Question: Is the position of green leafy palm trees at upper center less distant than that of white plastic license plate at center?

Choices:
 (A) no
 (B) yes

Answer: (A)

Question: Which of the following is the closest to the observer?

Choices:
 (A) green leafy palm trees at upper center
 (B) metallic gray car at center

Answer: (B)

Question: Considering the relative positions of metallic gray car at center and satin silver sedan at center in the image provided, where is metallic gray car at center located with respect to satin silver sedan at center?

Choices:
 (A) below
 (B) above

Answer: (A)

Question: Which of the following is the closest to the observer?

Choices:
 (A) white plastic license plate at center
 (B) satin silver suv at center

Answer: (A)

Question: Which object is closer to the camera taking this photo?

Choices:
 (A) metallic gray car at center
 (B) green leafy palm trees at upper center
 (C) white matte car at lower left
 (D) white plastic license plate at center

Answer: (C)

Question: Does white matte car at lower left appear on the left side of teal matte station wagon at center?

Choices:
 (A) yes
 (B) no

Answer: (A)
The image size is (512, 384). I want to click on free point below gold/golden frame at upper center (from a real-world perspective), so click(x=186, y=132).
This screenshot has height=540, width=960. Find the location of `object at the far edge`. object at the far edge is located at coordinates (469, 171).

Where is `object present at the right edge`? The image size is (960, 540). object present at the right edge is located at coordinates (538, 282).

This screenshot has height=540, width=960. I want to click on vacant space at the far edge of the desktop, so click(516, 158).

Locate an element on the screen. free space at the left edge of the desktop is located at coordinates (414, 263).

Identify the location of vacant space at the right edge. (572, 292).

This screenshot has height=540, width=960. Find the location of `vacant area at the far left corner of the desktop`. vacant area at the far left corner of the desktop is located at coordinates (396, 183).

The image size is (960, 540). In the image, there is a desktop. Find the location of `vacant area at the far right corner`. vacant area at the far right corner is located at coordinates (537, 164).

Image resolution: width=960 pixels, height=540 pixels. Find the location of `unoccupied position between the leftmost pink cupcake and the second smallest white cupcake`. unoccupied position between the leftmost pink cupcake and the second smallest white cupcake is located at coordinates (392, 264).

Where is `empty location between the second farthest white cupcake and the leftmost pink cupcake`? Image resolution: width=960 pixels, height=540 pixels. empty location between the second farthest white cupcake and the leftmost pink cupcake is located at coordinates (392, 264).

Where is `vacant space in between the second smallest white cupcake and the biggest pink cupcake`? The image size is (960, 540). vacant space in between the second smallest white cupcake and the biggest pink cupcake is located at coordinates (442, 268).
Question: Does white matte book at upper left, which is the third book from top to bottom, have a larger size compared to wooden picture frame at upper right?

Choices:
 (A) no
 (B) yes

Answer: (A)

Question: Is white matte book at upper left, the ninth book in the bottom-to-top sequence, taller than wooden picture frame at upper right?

| Exercise directions |
Retype the lines above exactly, starting at the line that contains "The image size is (960, 540). In" and ending with the last line.

| The output |
The image size is (960, 540). In the image, there is a desktop. Find the location of `vacant area at the far right corner`. vacant area at the far right corner is located at coordinates (537, 164).

Image resolution: width=960 pixels, height=540 pixels. Find the location of `unoccupied position between the leftmost pink cupcake and the second smallest white cupcake`. unoccupied position between the leftmost pink cupcake and the second smallest white cupcake is located at coordinates (392, 264).

Where is `empty location between the second farthest white cupcake and the leftmost pink cupcake`? Image resolution: width=960 pixels, height=540 pixels. empty location between the second farthest white cupcake and the leftmost pink cupcake is located at coordinates (392, 264).

Where is `vacant space in between the second smallest white cupcake and the biggest pink cupcake`? The image size is (960, 540). vacant space in between the second smallest white cupcake and the biggest pink cupcake is located at coordinates (442, 268).
Question: Does white matte book at upper left, which is the third book from top to bottom, have a larger size compared to wooden picture frame at upper right?

Choices:
 (A) no
 (B) yes

Answer: (A)

Question: Is white matte book at upper left, the ninth book in the bottom-to-top sequence, taller than wooden picture frame at upper right?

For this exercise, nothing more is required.